Structured diff data:
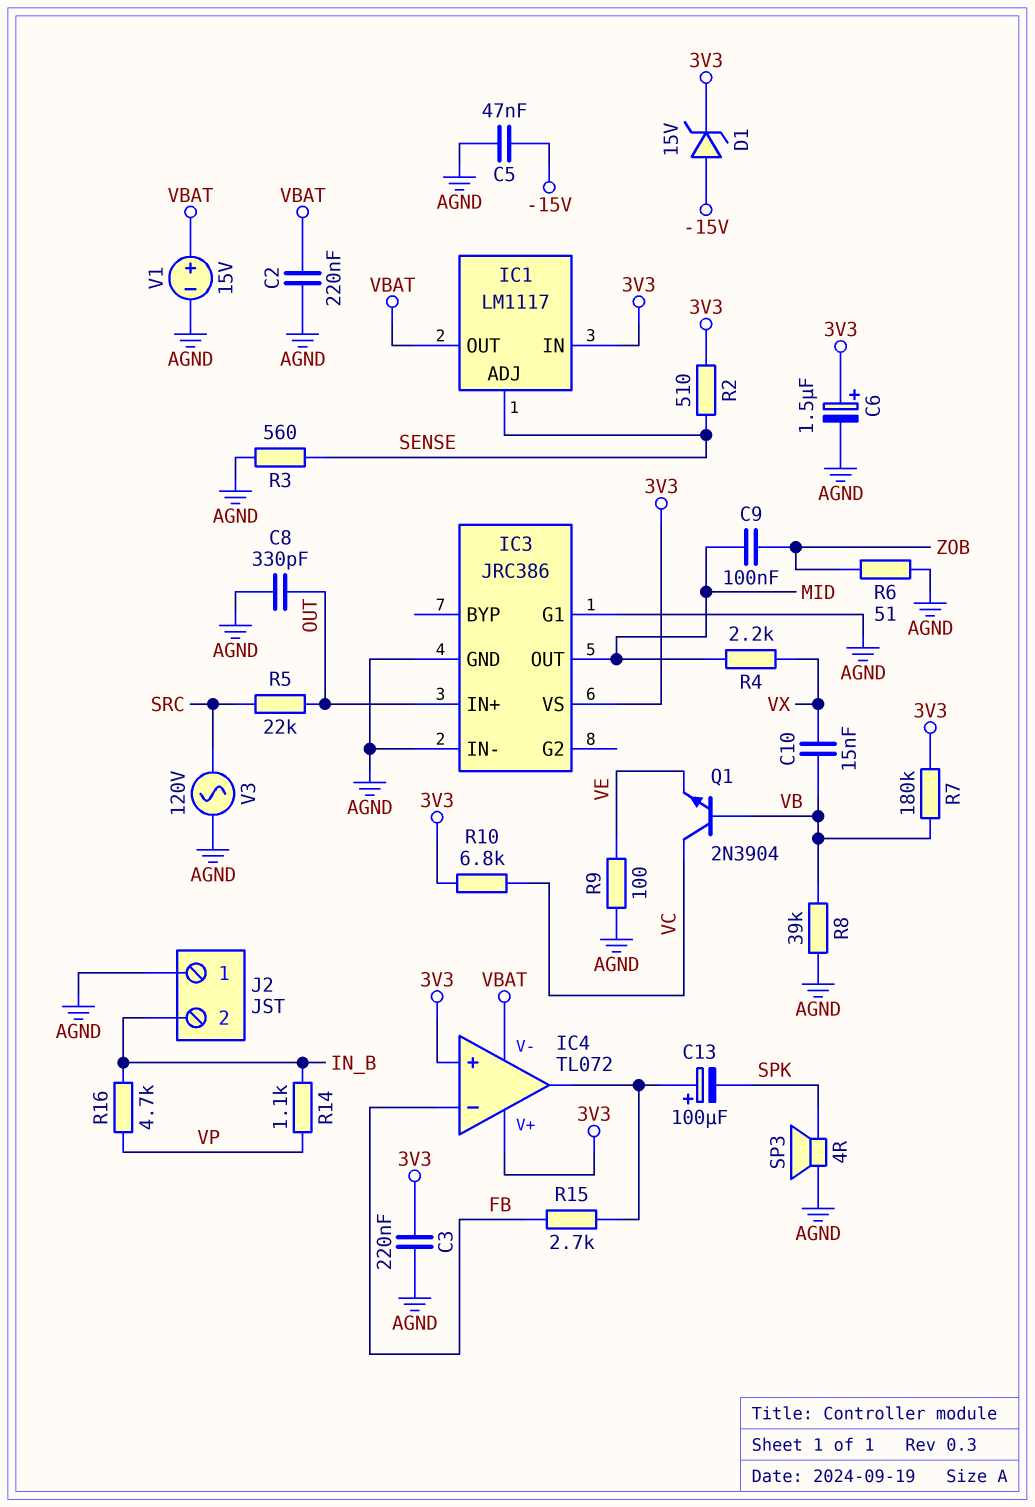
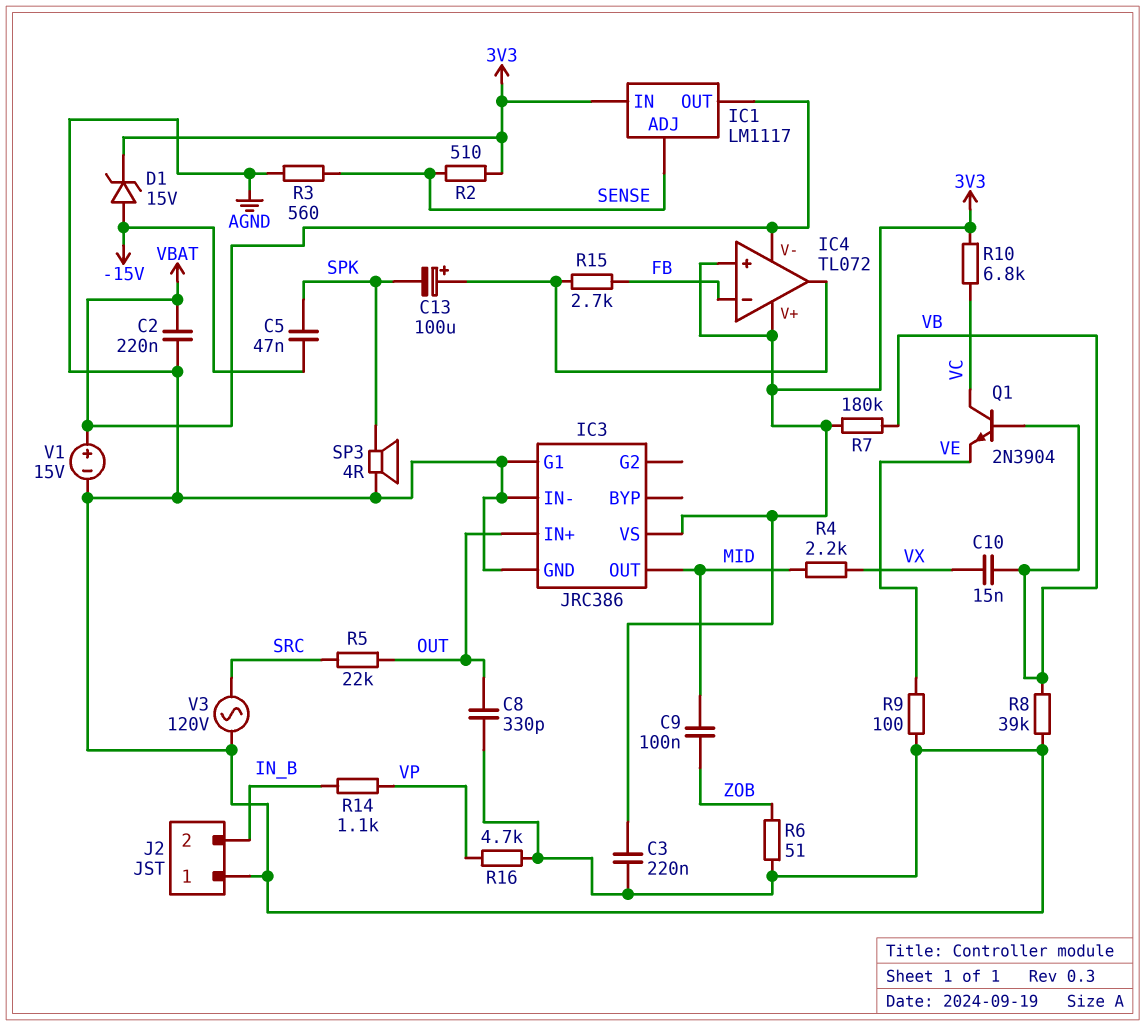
C5: 47nF (-15V, AGND) -> 47nF (-15V, SPK)
C6: 1.5uF (plus 3V3, minus AGND) -> none
R16: 4.7k (IN_B, VP) -> 4.7k (AGND, VP)

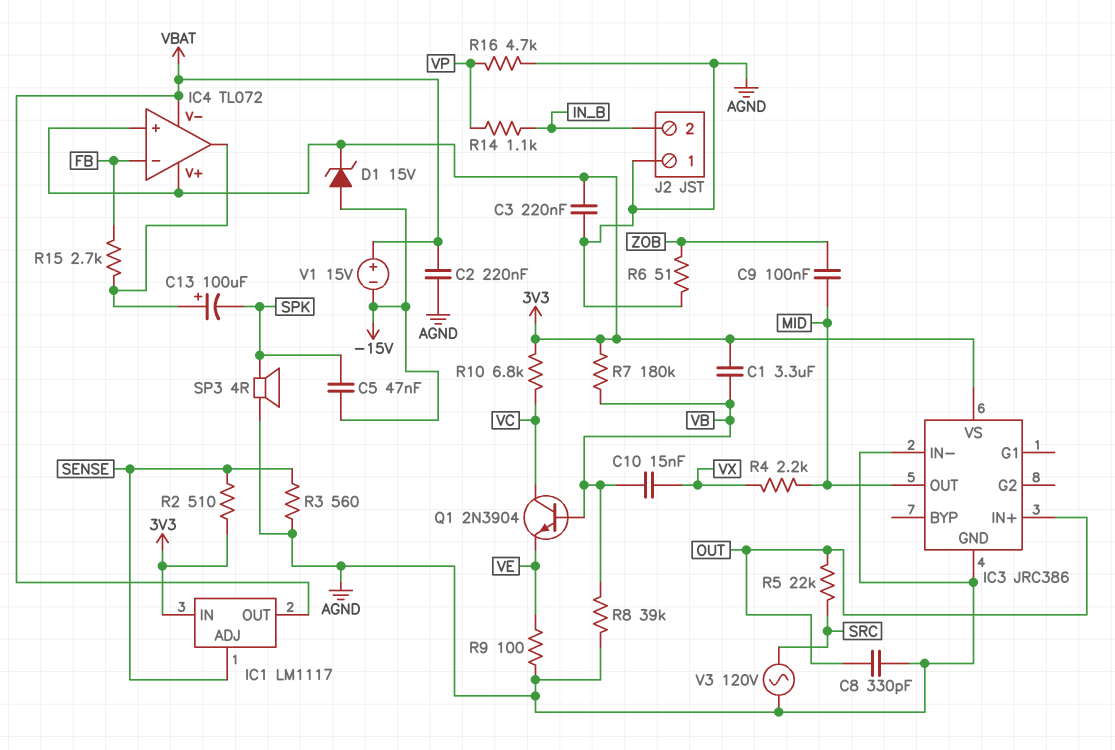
C1: none -> 3.3uF (3V3, VB)
IC3 pin G1: AGND -> none
V1: 15V (plus VBAT, minus AGND) -> 15V (plus VBAT, minus -15V)

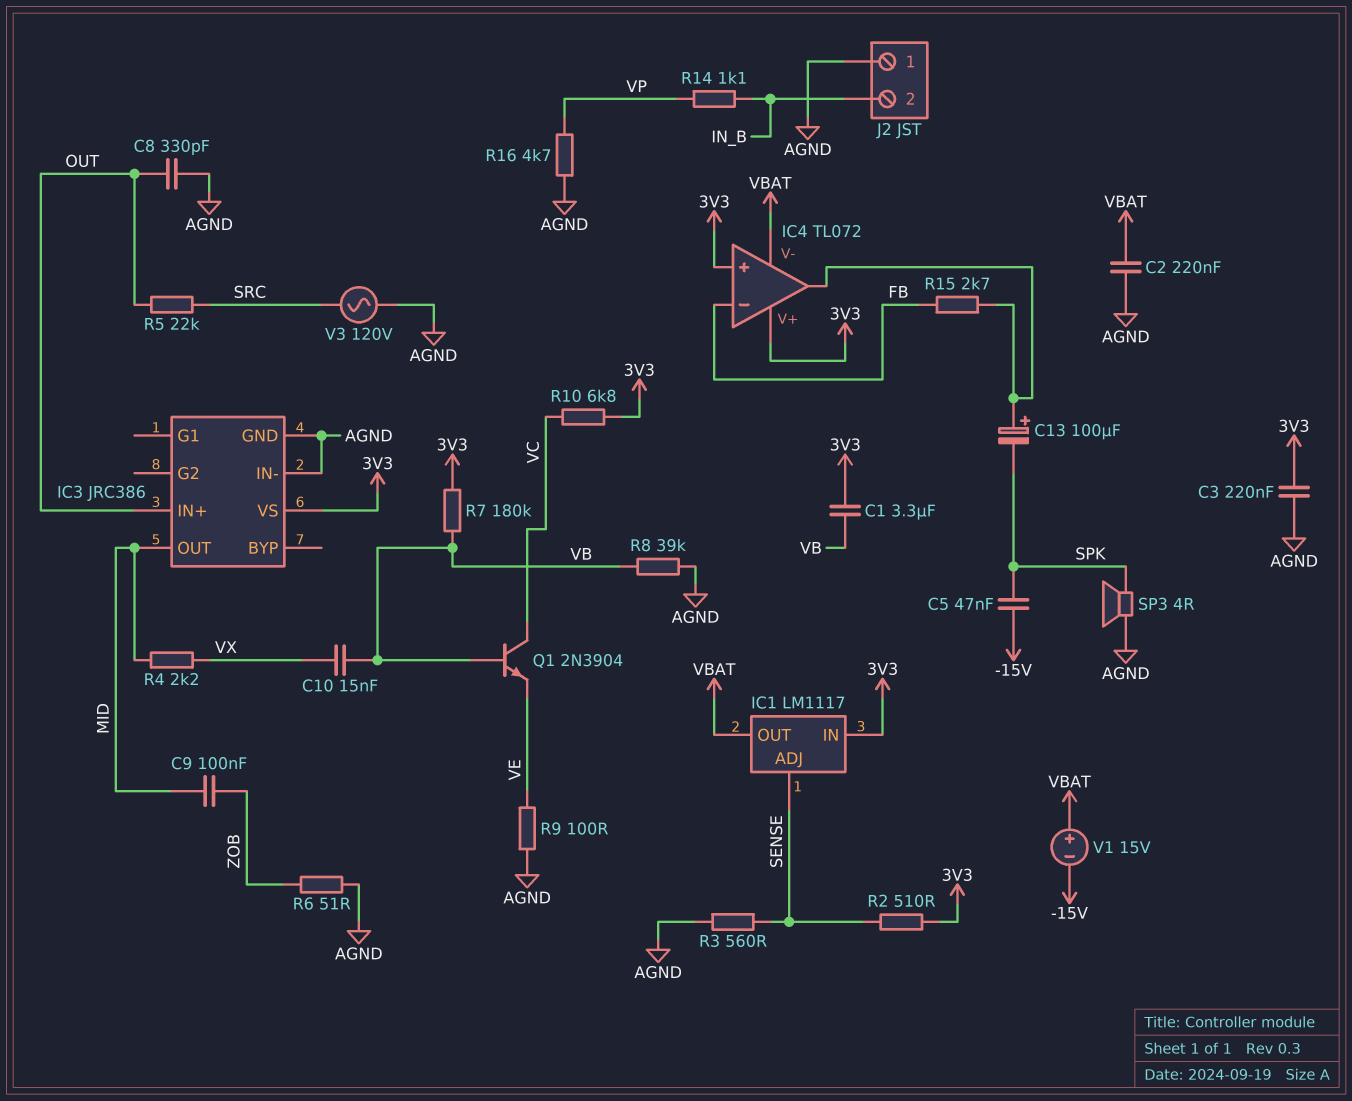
D1: zener 15V (A -15V, K 3V3) -> none

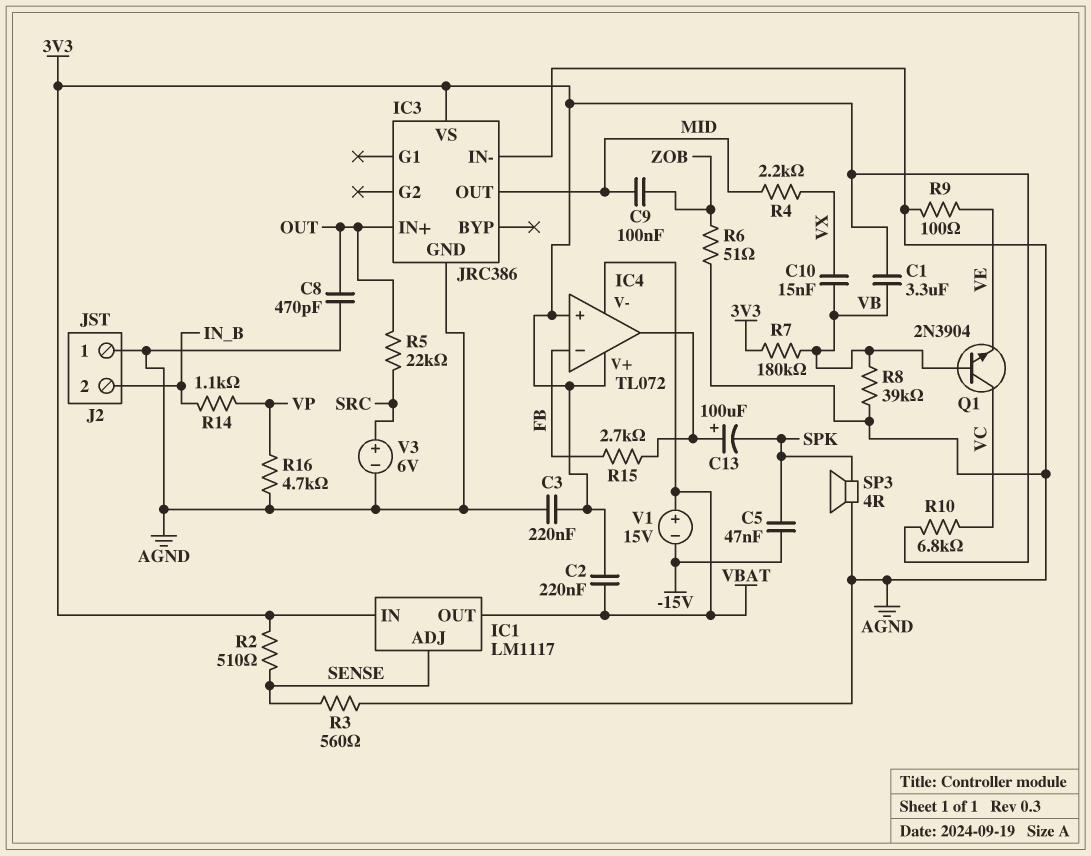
C2: 220nF (AGND, VBAT) -> 220nF (3V3, VBAT)
C8: 330pF (AGND, OUT) -> 470pF (AGND, OUT)
V3: AC 120V (AGND, SRC) -> 6V (plus SRC, minus AGND)

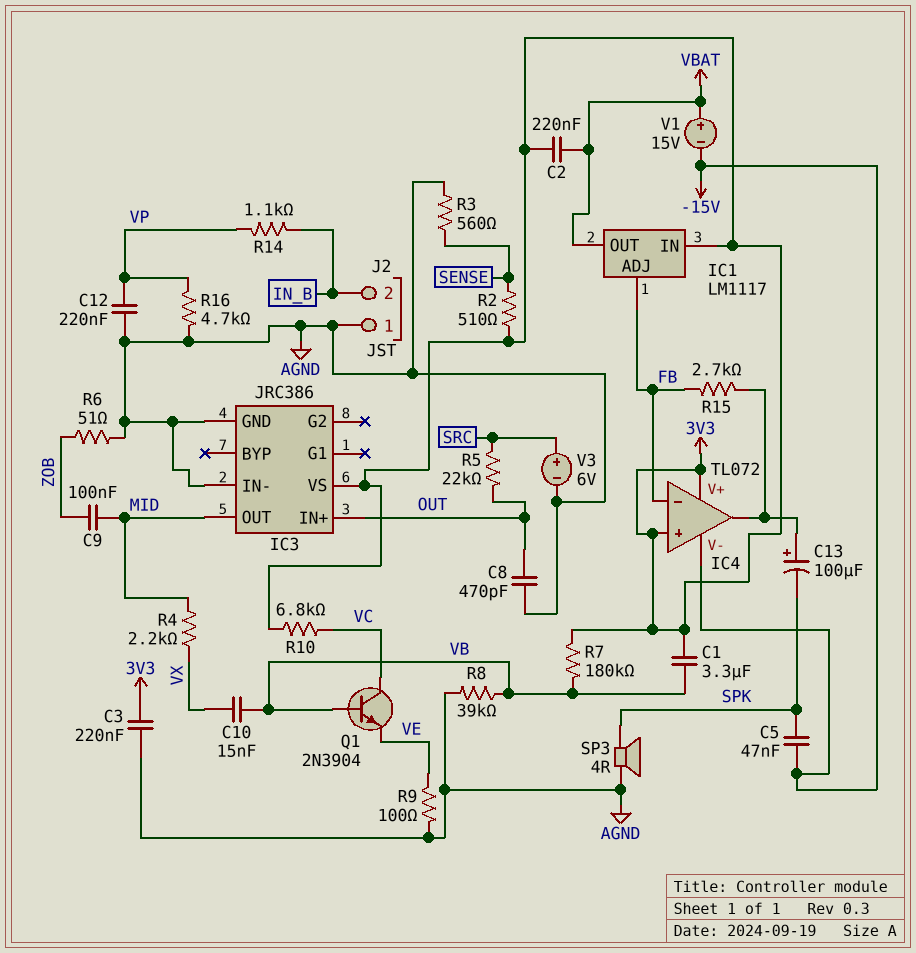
C12: none -> 220nF (AGND, VP)
IC1 pin ADJ: SENSE -> FB
IC4 pin V-: VBAT -> -15V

■ **Brief**:
Leave out the pictures and print every line of the data exactly.

■ **Written answer**:
C5: 47nF (-15V, AGND) -> 47nF (-15V, SPK)
C6: 1.5uF (plus 3V3, minus AGND) -> none
R16: 4.7k (IN_B, VP) -> 4.7k (AGND, VP)

C1: none -> 3.3uF (3V3, VB)
IC3 pin G1: AGND -> none
V1: 15V (plus VBAT, minus AGND) -> 15V (plus VBAT, minus -15V)

D1: zener 15V (A -15V, K 3V3) -> none

C2: 220nF (AGND, VBAT) -> 220nF (3V3, VBAT)
C8: 330pF (AGND, OUT) -> 470pF (AGND, OUT)
V3: AC 120V (AGND, SRC) -> 6V (plus SRC, minus AGND)

C12: none -> 220nF (AGND, VP)
IC1 pin ADJ: SENSE -> FB
IC4 pin V-: VBAT -> -15V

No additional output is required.